START DATA FOR THE TASK
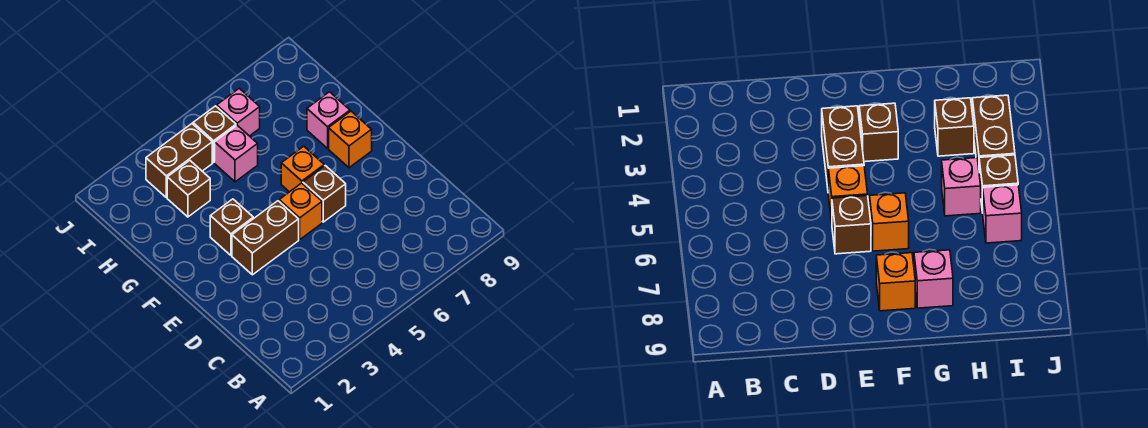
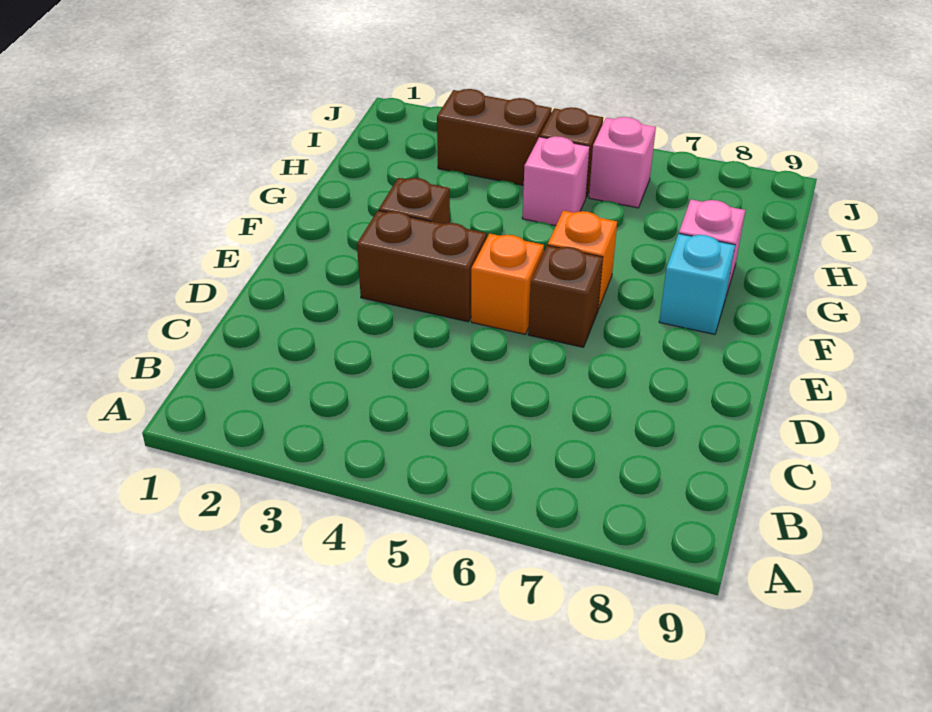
orange brick F8 level 1 -> cyan brick F8 level 1
brown brick H3 level 1 -> none

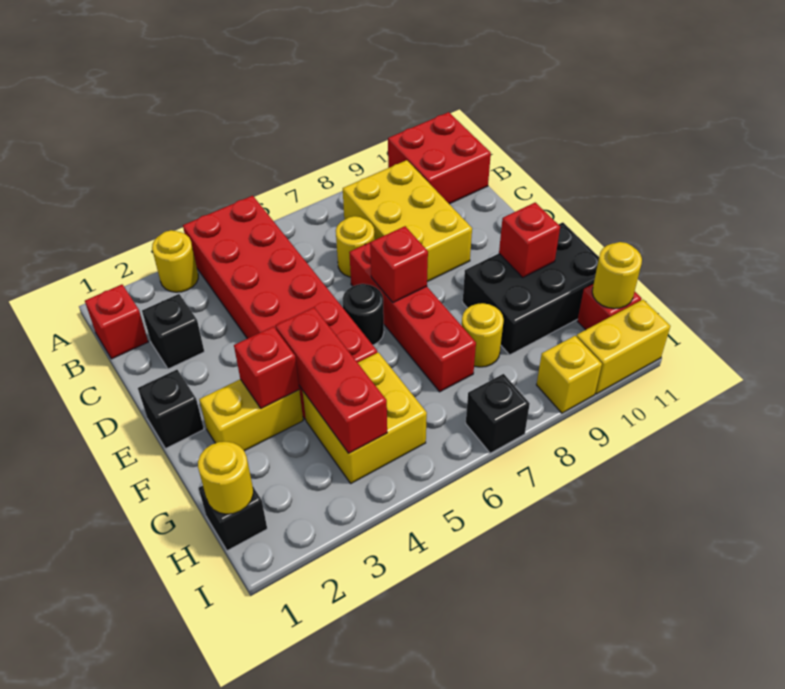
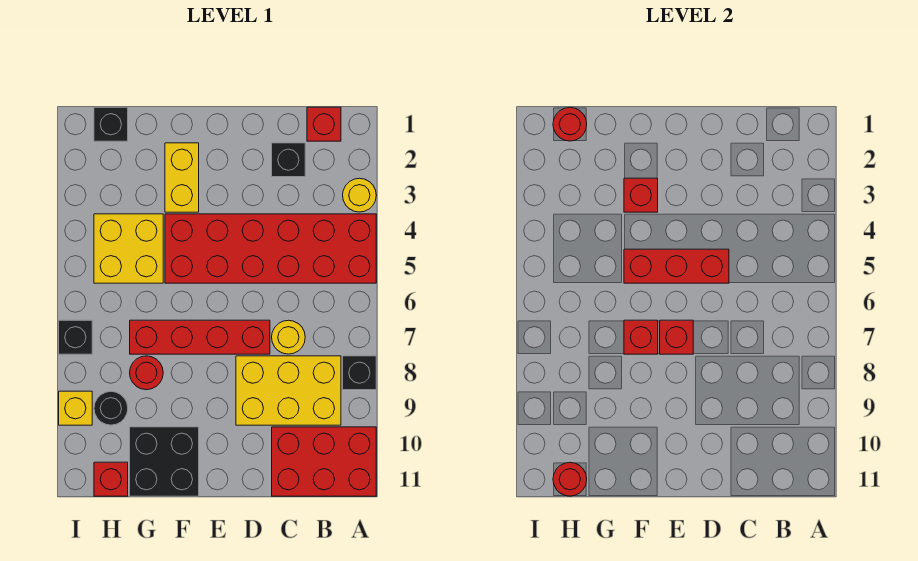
red brick A10:B11 level 1 -> red brick A10:C11 level 1
black brick E1 level 1 -> black brick A8 level 1
black round brick E6 level 1 -> black round brick H9 level 1
red brick F4:H4 level 2 -> red brick D5:F5 level 2
black brick F9:G11 level 1 -> black brick F10:G11 level 1
red brick F10 level 2 -> red brick F7 level 2
yellow round brick G8 level 1 -> red round brick G8 level 1
yellow round brick H1 level 2 -> red round brick H1 level 2
yellow round brick H11 level 2 -> red round brick H11 level 2
yellow brick I10:I11 level 1 -> none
END DATA FOR THE TASK
Starting with the line that contains "red brick F4:H4", return every line through the last one of the records, exactly as written.

### RESPONSE FOR THIS EXERCISE:
red brick F4:H4 level 2 -> red brick D5:F5 level 2
black brick F9:G11 level 1 -> black brick F10:G11 level 1
red brick F10 level 2 -> red brick F7 level 2
yellow round brick G8 level 1 -> red round brick G8 level 1
yellow round brick H1 level 2 -> red round brick H1 level 2
yellow round brick H11 level 2 -> red round brick H11 level 2
yellow brick I10:I11 level 1 -> none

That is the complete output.